--- About this task ---
Output the line that contains "(446, 443) = (489, 328): pink domino -> none" and every line after it to the end of the entries, with nothing added or left out.

--- Scene difference descriptions ---
————————
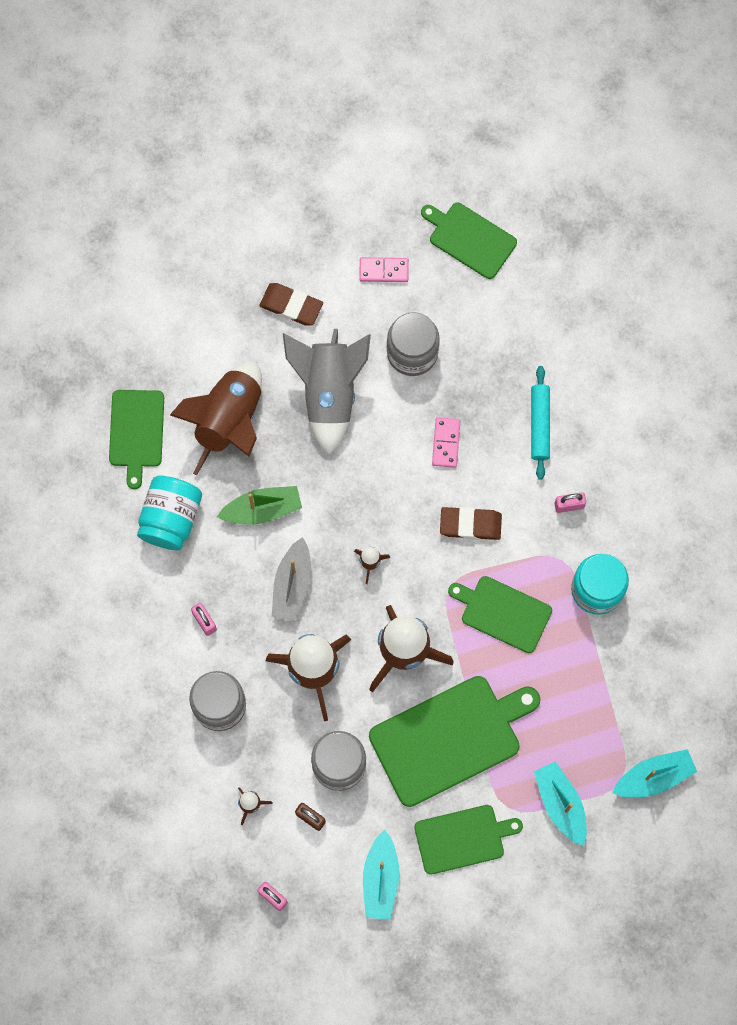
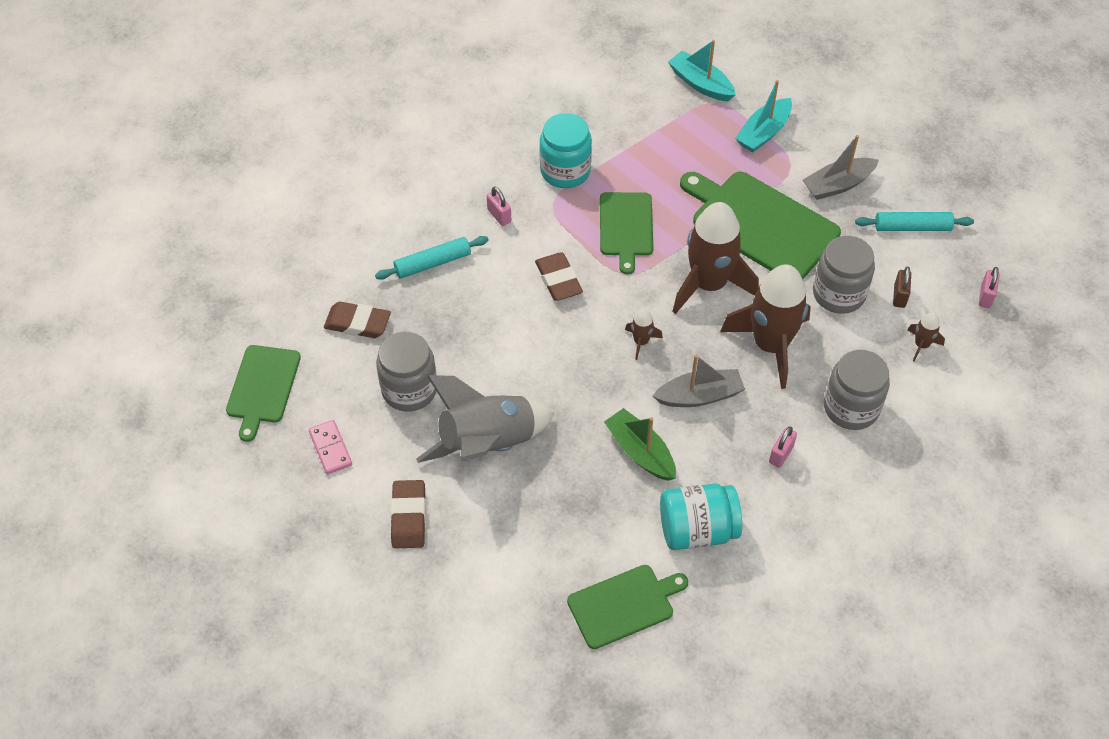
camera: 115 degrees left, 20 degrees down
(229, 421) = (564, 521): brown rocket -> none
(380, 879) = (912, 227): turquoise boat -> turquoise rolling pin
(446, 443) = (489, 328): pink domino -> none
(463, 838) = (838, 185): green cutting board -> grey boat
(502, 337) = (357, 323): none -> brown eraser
————————
--- Solution for this task ---
(446, 443) = (489, 328): pink domino -> none
(463, 838) = (838, 185): green cutting board -> grey boat
(502, 337) = (357, 323): none -> brown eraser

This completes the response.